◆ Assignment
Every line of the records below from the line with "IC2 pin PB1: +9V -> none" up to and including the line with "SW2: switch (+9V, BAT) -> button (+9V, BAT)" must be reproduced exactly, and no line outside that range.
═════ Data provided ═════
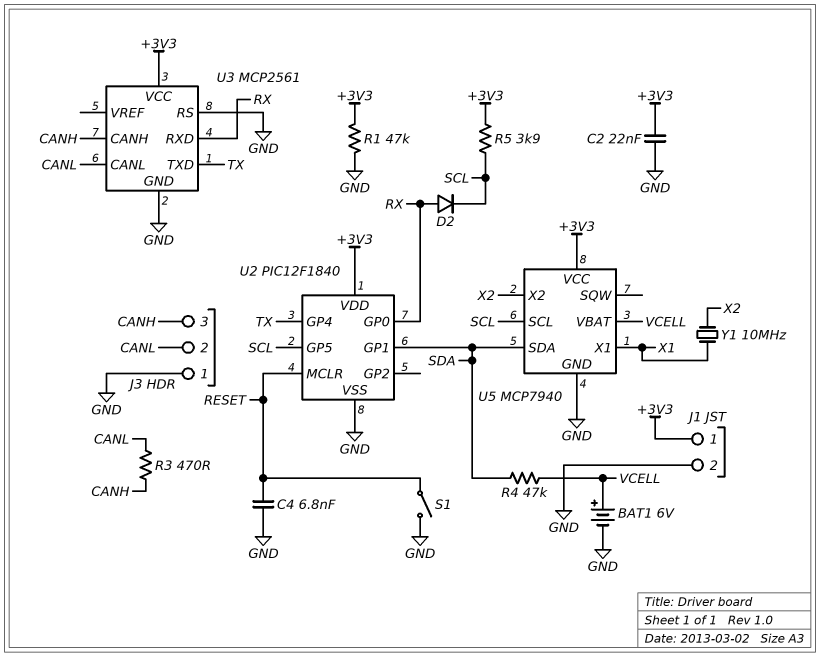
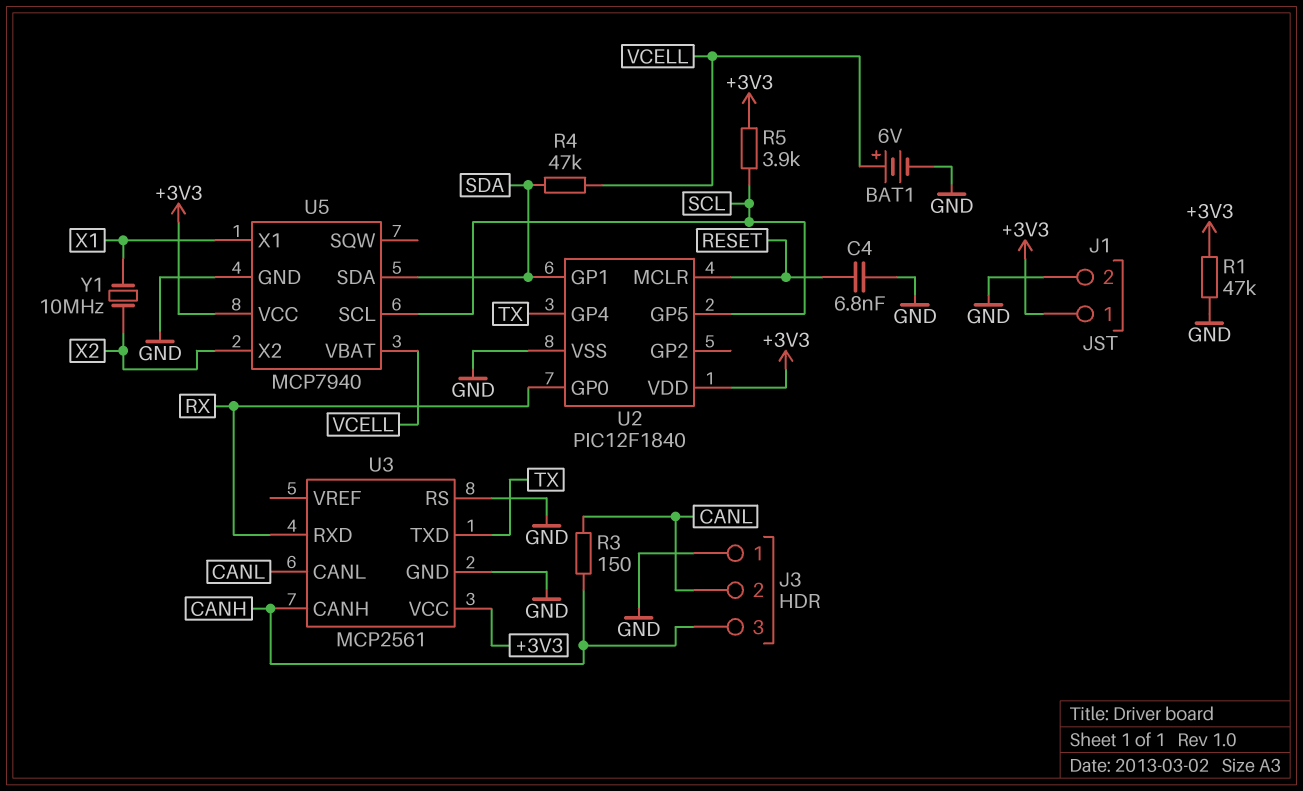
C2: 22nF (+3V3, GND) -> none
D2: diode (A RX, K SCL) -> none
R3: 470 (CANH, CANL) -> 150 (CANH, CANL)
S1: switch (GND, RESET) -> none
═════
═════ Data provided ═════
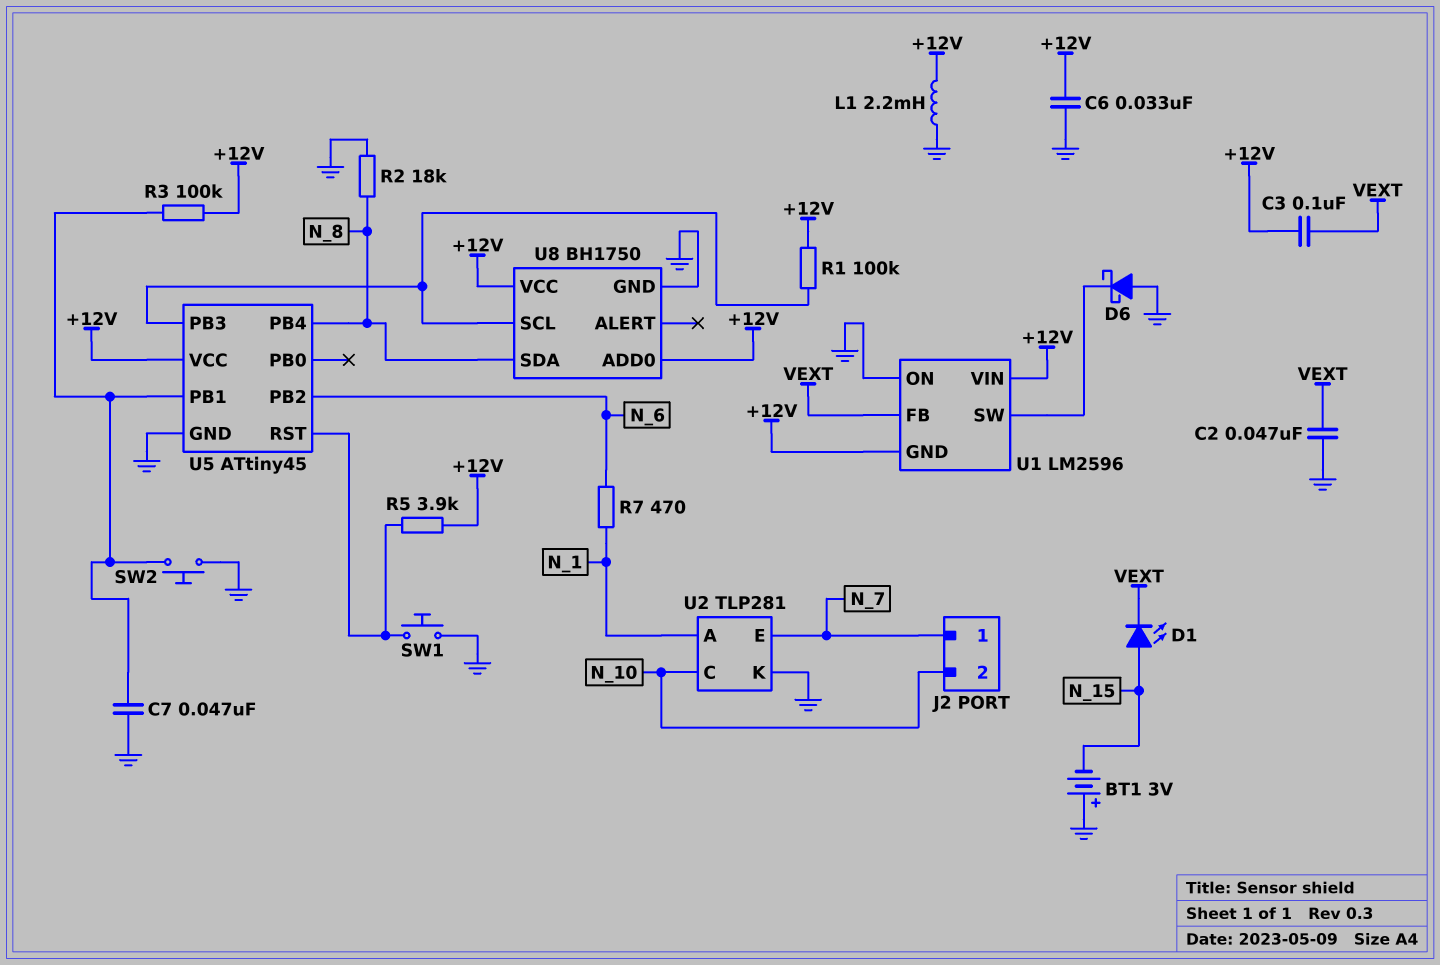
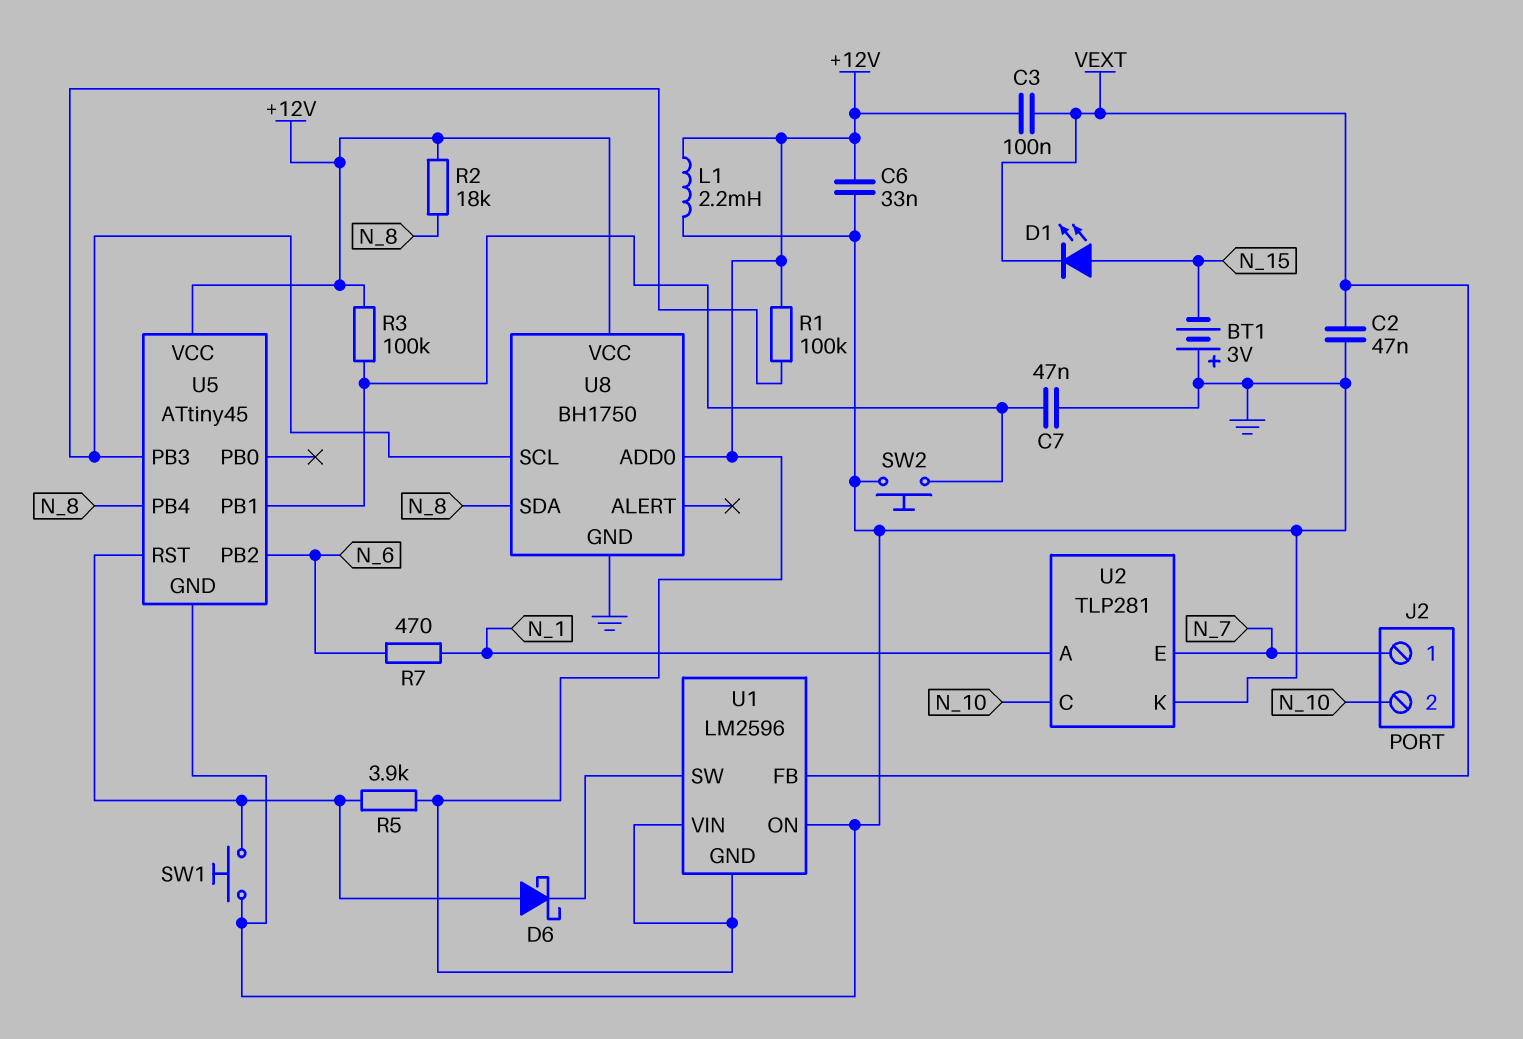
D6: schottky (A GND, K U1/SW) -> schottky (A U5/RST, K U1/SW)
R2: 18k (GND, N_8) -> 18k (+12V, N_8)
═════
═════ Data provided ═════
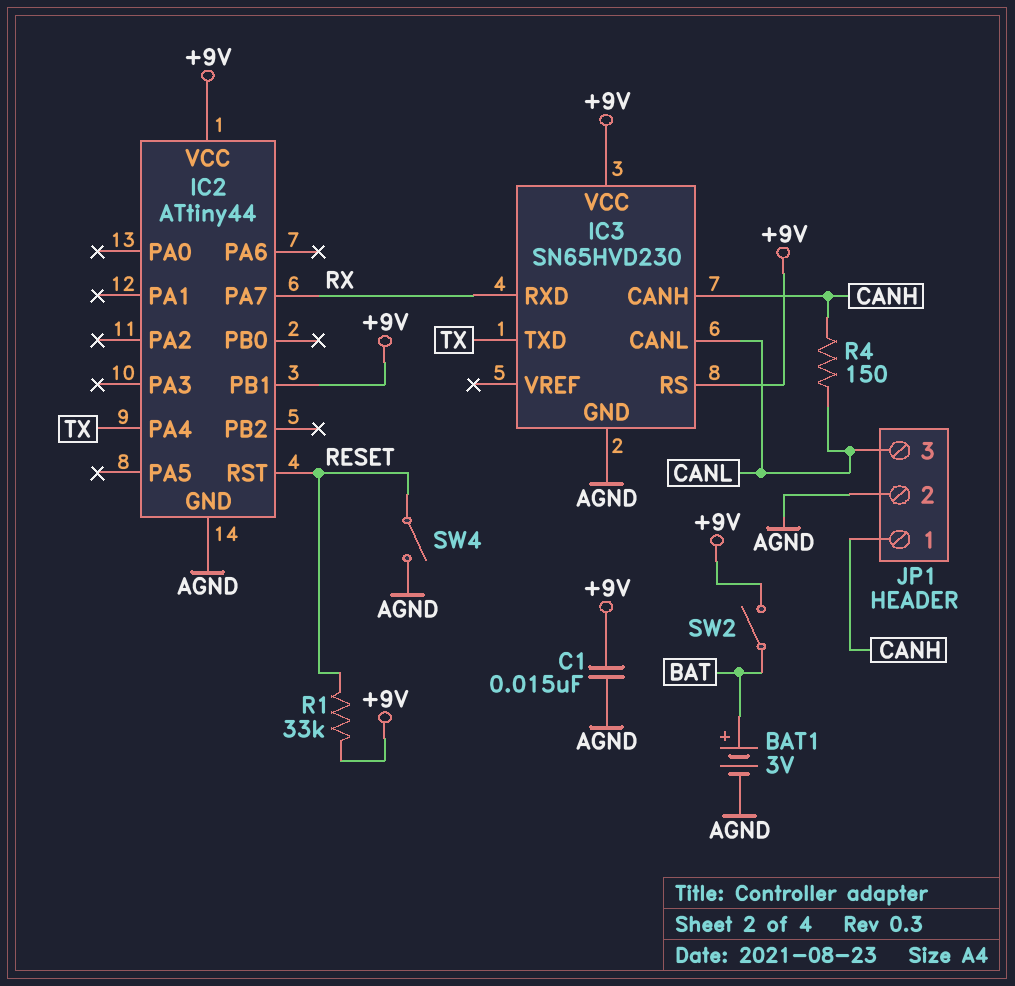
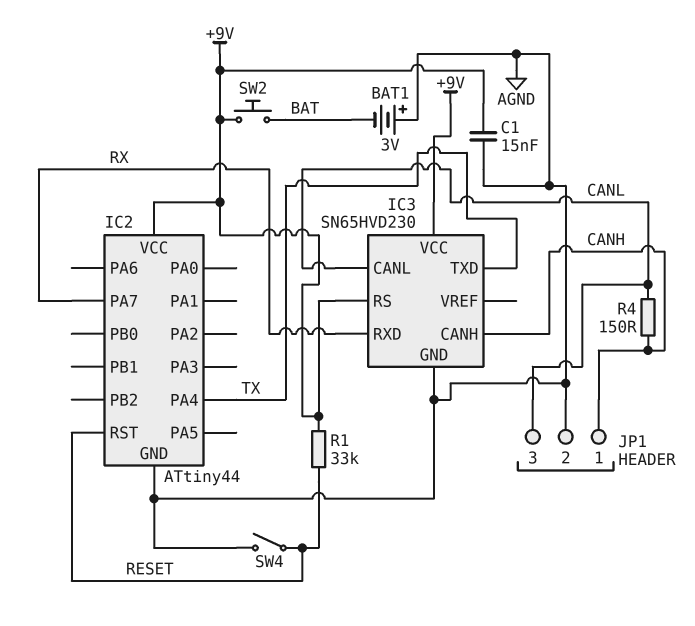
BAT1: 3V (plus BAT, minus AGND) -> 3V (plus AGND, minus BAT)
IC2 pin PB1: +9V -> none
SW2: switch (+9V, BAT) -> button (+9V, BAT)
═════
◆ Your solution
IC2 pin PB1: +9V -> none
SW2: switch (+9V, BAT) -> button (+9V, BAT)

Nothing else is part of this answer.